Your assignment: From the line with "turquoise flashlight: 4 -> 5" onward, reproduce each line of the entries exactly, ending at the last one, and add nothing.

Data for review:
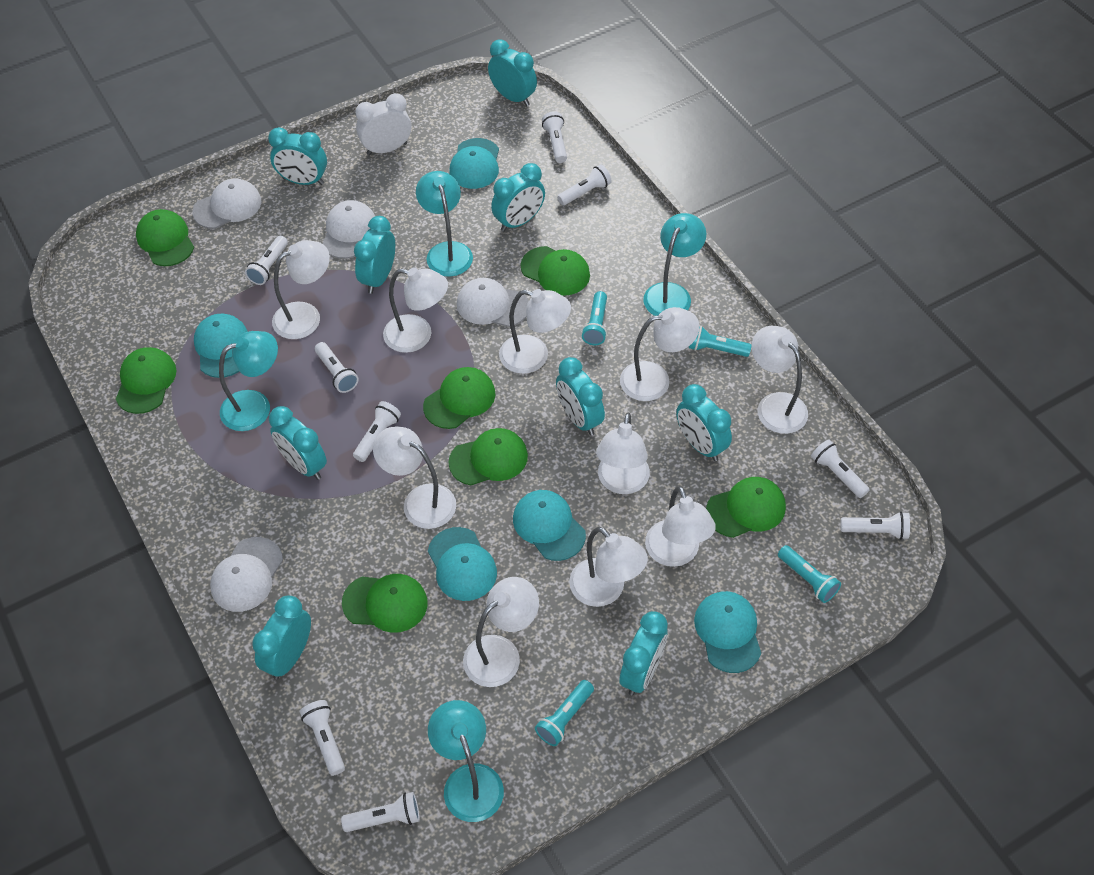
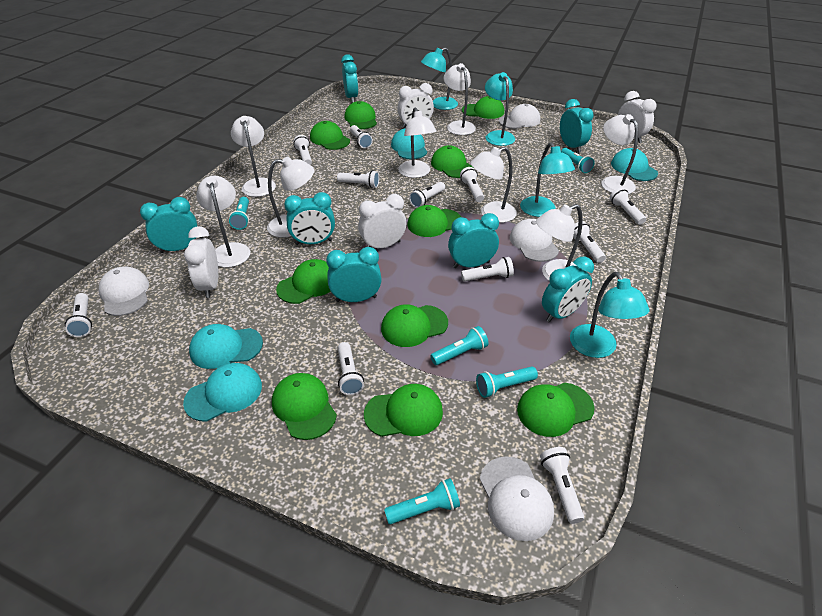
green cap: 7 -> 10
turquoise cap: 5 -> 4
turquoise clock: 9 -> 7
turquoise flashlight: 4 -> 5
white clock: 1 -> 4
white flashlight: 9 -> 11
white lamp: 10 -> 8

Exercise answer:
turquoise flashlight: 4 -> 5
white clock: 1 -> 4
white flashlight: 9 -> 11
white lamp: 10 -> 8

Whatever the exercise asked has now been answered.